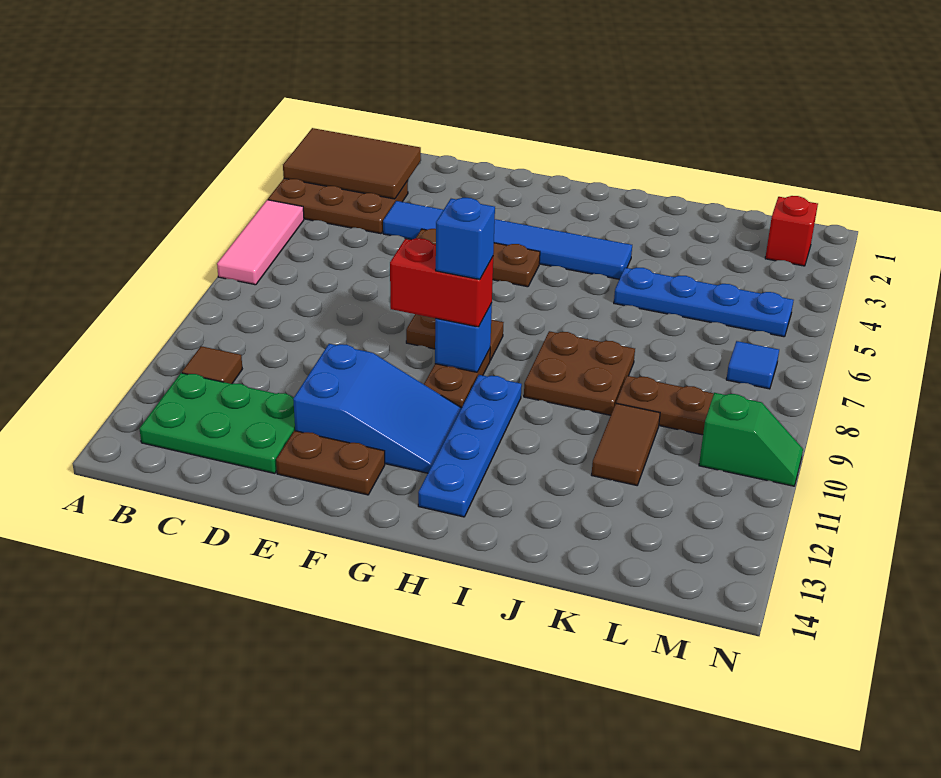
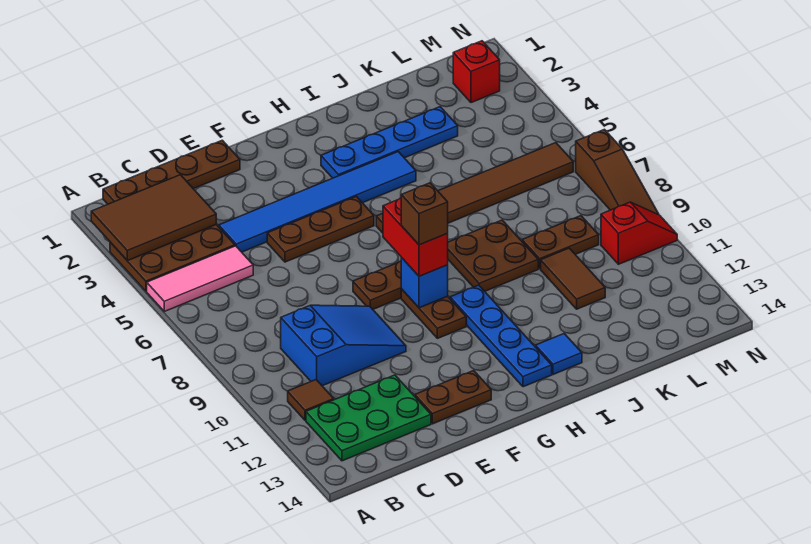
pink tile A5:A7 level 1 -> pink tile A5:C5 level 1
none -> brown plate B1:E1 level 1
blue slope E11:G12 level 1 top E -> blue slope C9:E10 level 1 top C
red brick F9:G9 level 3 -> red brick G8:G9 level 3
blue brick G9 level 4 -> brown brick G9 level 4
none -> brown tile H6:M6 level 1
blue plate J5:M5 level 1 -> blue plate H3:K3 level 1
blue tile M7 level 1 -> blue tile I13 level 1
green slope M10:N10 level 1 top M -> red slope M10:N10 level 1 top M
none -> brown slope N7:N9 level 1 top 7

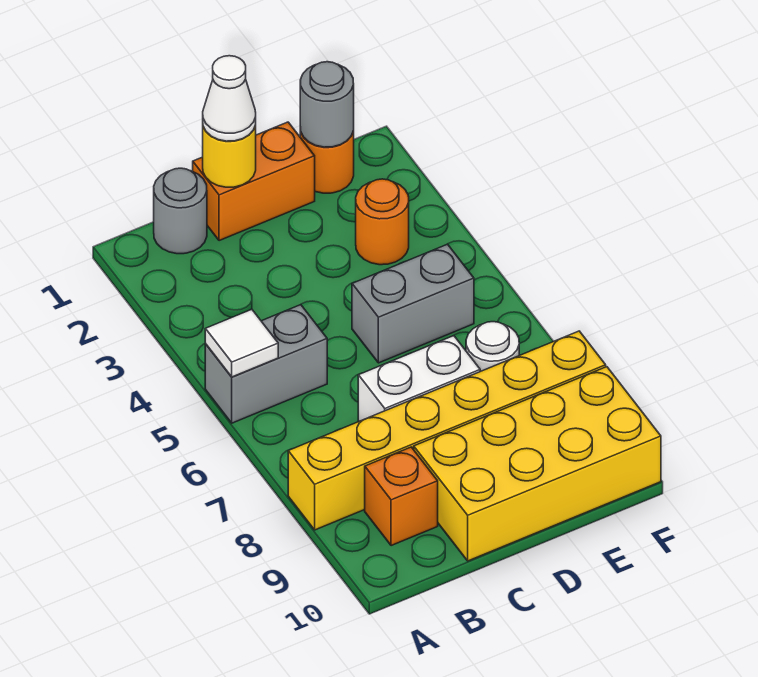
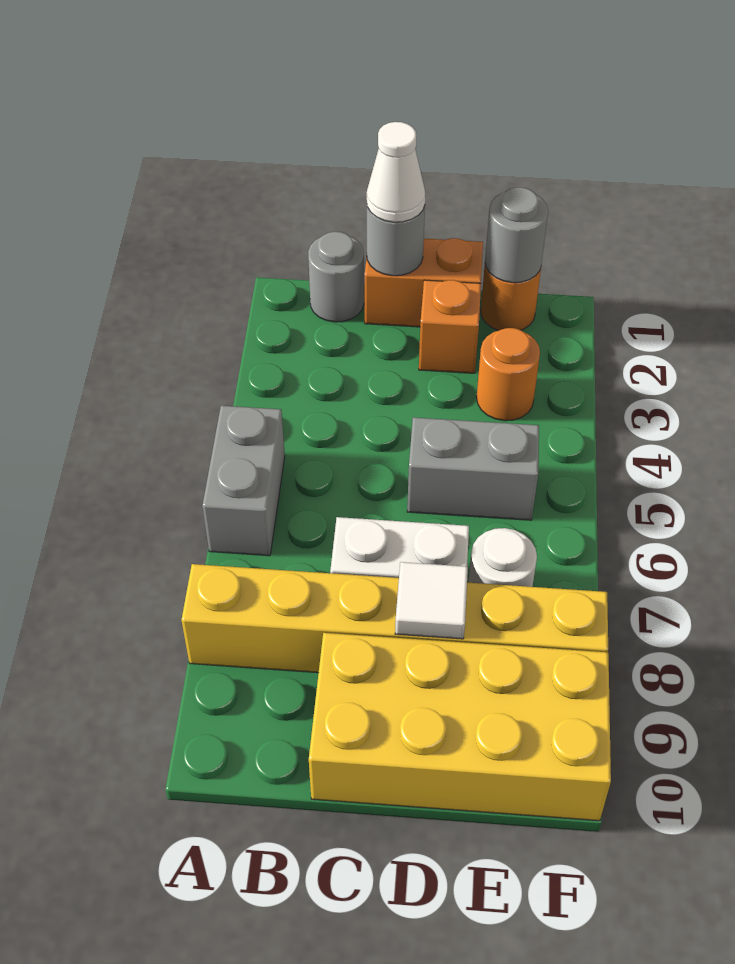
grey brick A5:B5 level 1 -> grey brick A5:A6 level 1
white tile A5 level 2 -> white tile D8 level 2
orange brick B9 level 1 -> orange brick D2 level 1
yellow round brick C1 level 2 -> grey round brick C1 level 2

◆ ◆ ◆ ◆ ◆ ◆ ◆

▶ **Your assignment**:
What lines in the material above hold the word "grey"? Pull them out.

▶ **Result for this task**:
grey brick A5:B5 level 1 -> grey brick A5:A6 level 1
yellow round brick C1 level 2 -> grey round brick C1 level 2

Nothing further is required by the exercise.